▸ ACTION ITEM: Write the listing out once more, identical to the original but without pictures.

◇ ◇ ◇

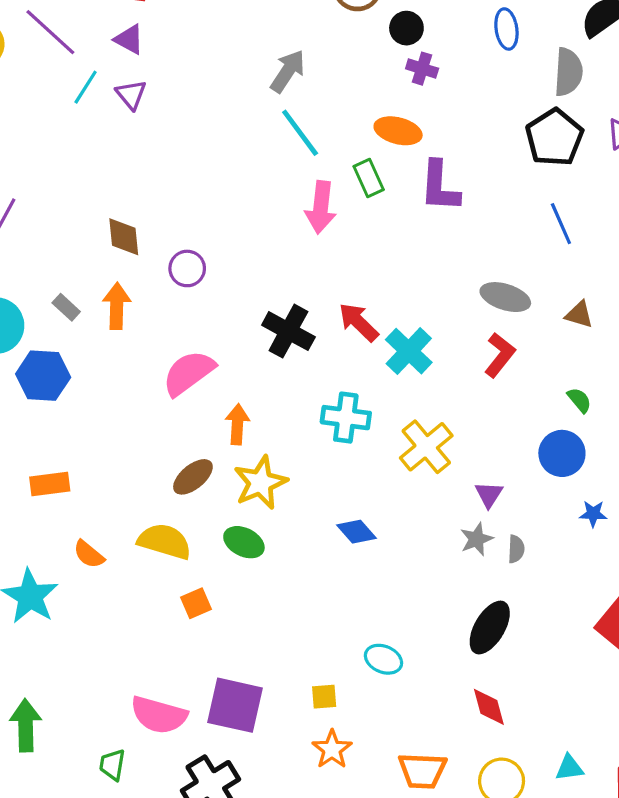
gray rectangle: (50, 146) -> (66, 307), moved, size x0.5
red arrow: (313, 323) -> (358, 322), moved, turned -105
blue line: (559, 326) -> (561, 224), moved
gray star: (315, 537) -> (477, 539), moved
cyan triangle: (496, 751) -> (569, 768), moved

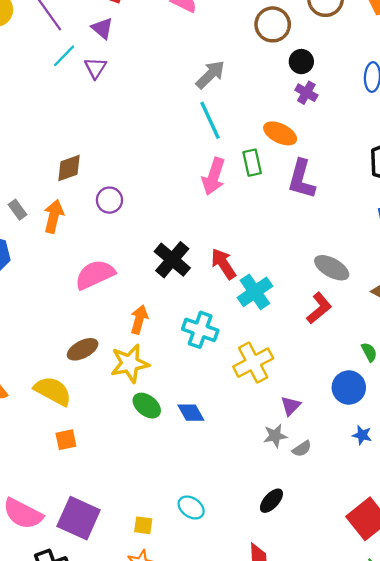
brown diamond: (124, 237) -> (69, 168), turned 64
orange arrow: (237, 424) -> (139, 319), moved
green ellipse: (244, 542) -> (147, 406), moved
gray semicircle: (516, 549) -> (302, 449), turned 42
black ellipse: (490, 628) -> (271, 501), size x0.7

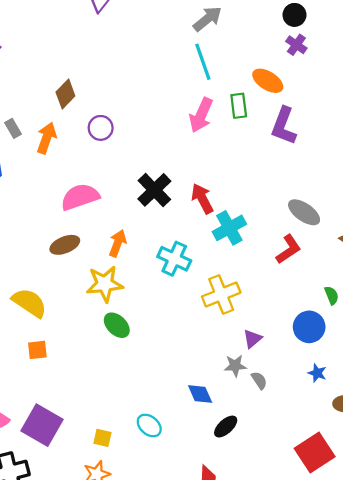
brown diamond: (69, 168) -> (65, 94), turned -32
brown ellipse: (83, 349) -> (65, 245), moved
blue diamond: (191, 413) -> (200, 394), moved
gray semicircle: (302, 449) -> (259, 380), turned -96

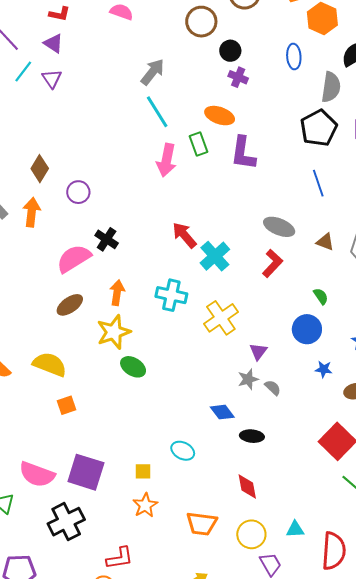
black cross: (154, 190) -> (107, 239), moved, size x0.7
black ellipse: (226, 427) -> (252, 436), turned 60

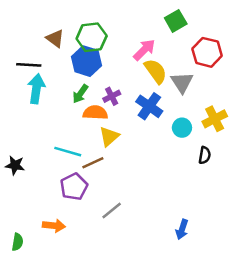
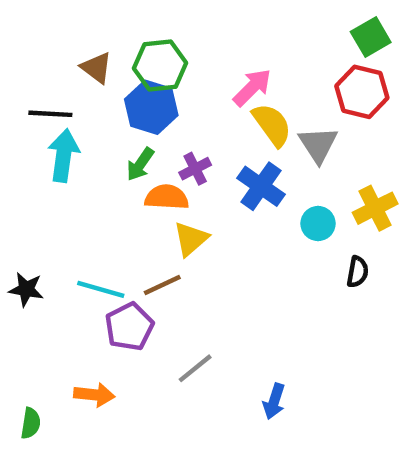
green square: (176, 21) -> (371, 37), moved
cyan line: (68, 152) -> (101, 289), moved
blue arrow: (182, 229) -> (274, 401), moved

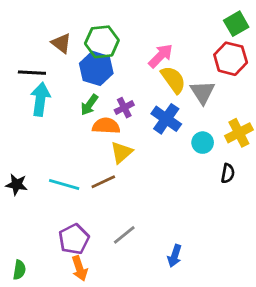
purple pentagon: (129, 327) -> (74, 239), moved
orange arrow: (94, 395) -> (80, 268), moved, turned 65

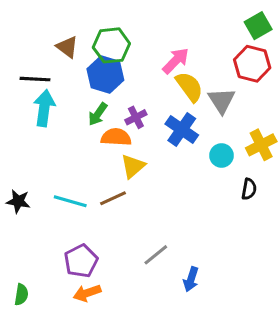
gray line: (124, 235) -> (156, 255), moved
orange arrow: (80, 268) -> (87, 293), turned 90

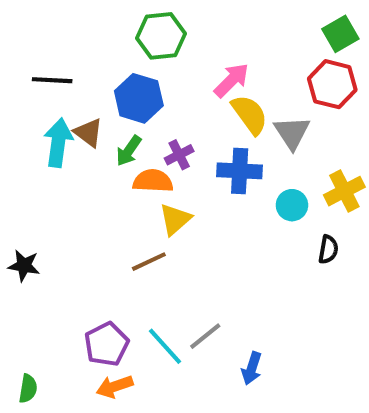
green hexagon: (111, 45) -> (161, 36), moved
brown triangle: (67, 47) -> (88, 133), moved
black line: (35, 79) -> (52, 80), moved
blue cross: (182, 129) -> (240, 171), turned -32
cyan line: (70, 201) -> (165, 346), moved, turned 32

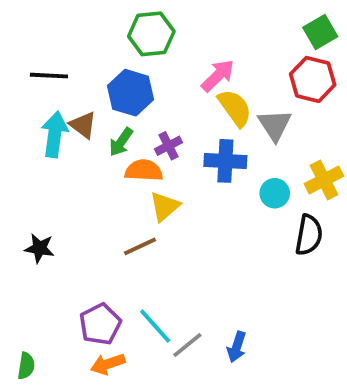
black semicircle: (328, 249) -> (309, 235), size x1.5
black star: (24, 266) -> (39, 248), moved
gray line: (205, 336) -> (187, 345), moved

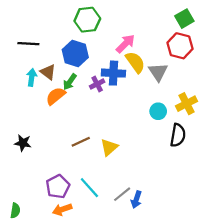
cyan arrow: (55, 134) -> (32, 77), size x0.7
blue cross: (225, 161) -> (113, 73), moved
orange semicircle: (144, 170) -> (56, 96), moved, turned -42
yellow triangle: (165, 207) -> (109, 147), moved
gray line: (187, 345) -> (122, 194), moved

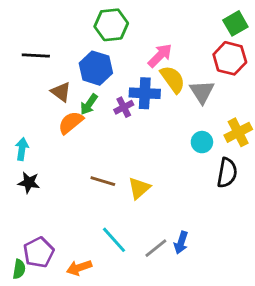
cyan arrow: (32, 77) -> (22, 149), moved
brown line: (81, 142) -> (103, 181), turned 42
purple pentagon: (58, 187) -> (39, 252), moved
blue arrow: (136, 200) -> (181, 243), moved

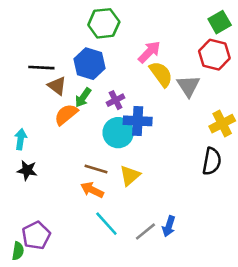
black line: (36, 56) -> (41, 68), moved
blue cross: (145, 93) -> (138, 121), moved
cyan circle: (202, 142) -> (118, 133), moved, size x1.5
orange arrow: (79, 268) -> (92, 190), moved, turned 45

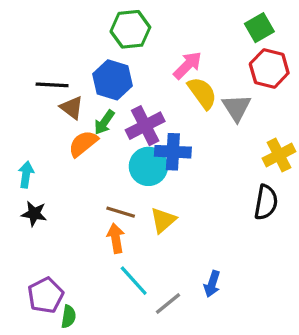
green square: (220, 22) -> (259, 28), moved
purple cross: (116, 100) -> (145, 126), size x1.6
orange arrow: (92, 190) -> (116, 238), turned 55
gray line: (145, 231) -> (168, 304), moved
green semicircle: (18, 251) -> (68, 317), moved

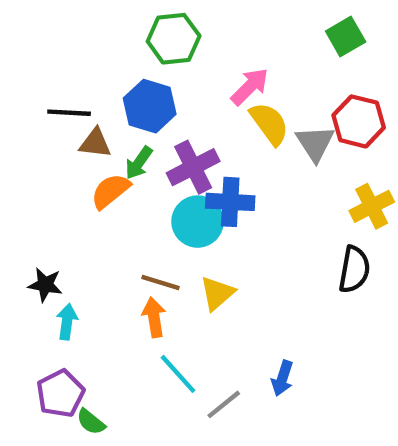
red hexagon: (269, 68) -> (359, 121), moved
brown triangle: (72, 108) -> (95, 143), turned -30
cyan arrow: (26, 175) -> (67, 322), moved
green semicircle: (68, 317) -> (91, 422), turned 120

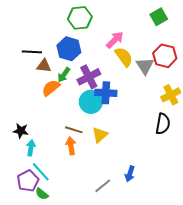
cyan line: (178, 374) -> (41, 172), moved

◇ ◇ ◇

▸ SOLUTION:
gray rectangle: (50, 146) -> (66, 307), moved, size x0.5
red arrow: (313, 323) -> (358, 322), moved, turned -105
blue line: (559, 326) -> (561, 224), moved
gray star: (315, 537) -> (477, 539), moved
cyan triangle: (496, 751) -> (569, 768), moved

brown diamond: (124, 237) -> (69, 168), turned 64
orange arrow: (237, 424) -> (139, 319), moved
green ellipse: (244, 542) -> (147, 406), moved
gray semicircle: (516, 549) -> (302, 449), turned 42
black ellipse: (490, 628) -> (271, 501), size x0.7

brown diamond: (69, 168) -> (65, 94), turned -32
brown ellipse: (83, 349) -> (65, 245), moved
blue diamond: (191, 413) -> (200, 394), moved
gray semicircle: (302, 449) -> (259, 380), turned -96

black cross: (154, 190) -> (107, 239), moved, size x0.7
black ellipse: (226, 427) -> (252, 436), turned 60

green square: (176, 21) -> (371, 37), moved
cyan line: (68, 152) -> (101, 289), moved
blue arrow: (182, 229) -> (274, 401), moved

purple pentagon: (129, 327) -> (74, 239), moved
orange arrow: (94, 395) -> (80, 268), moved, turned 65

gray line: (124, 235) -> (156, 255), moved
orange arrow: (80, 268) -> (87, 293), turned 90

green hexagon: (111, 45) -> (161, 36), moved
brown triangle: (67, 47) -> (88, 133), moved
black line: (35, 79) -> (52, 80), moved
blue cross: (182, 129) -> (240, 171), turned -32
cyan line: (70, 201) -> (165, 346), moved, turned 32

black semicircle: (328, 249) -> (309, 235), size x1.5
black star: (24, 266) -> (39, 248), moved
gray line: (205, 336) -> (187, 345), moved

cyan arrow: (55, 134) -> (32, 77), size x0.7
blue cross: (225, 161) -> (113, 73), moved
orange semicircle: (144, 170) -> (56, 96), moved, turned -42
yellow triangle: (165, 207) -> (109, 147), moved
gray line: (187, 345) -> (122, 194), moved

cyan arrow: (32, 77) -> (22, 149), moved
brown line: (81, 142) -> (103, 181), turned 42
purple pentagon: (58, 187) -> (39, 252), moved
blue arrow: (136, 200) -> (181, 243), moved

black line: (36, 56) -> (41, 68), moved
blue cross: (145, 93) -> (138, 121), moved
cyan circle: (202, 142) -> (118, 133), moved, size x1.5
orange arrow: (79, 268) -> (92, 190), moved, turned 45

green square: (220, 22) -> (259, 28), moved
purple cross: (116, 100) -> (145, 126), size x1.6
orange arrow: (92, 190) -> (116, 238), turned 55
gray line: (145, 231) -> (168, 304), moved
green semicircle: (18, 251) -> (68, 317), moved

red hexagon: (269, 68) -> (359, 121), moved
brown triangle: (72, 108) -> (95, 143), turned -30
cyan arrow: (26, 175) -> (67, 322), moved
green semicircle: (68, 317) -> (91, 422), turned 120

cyan line: (178, 374) -> (41, 172), moved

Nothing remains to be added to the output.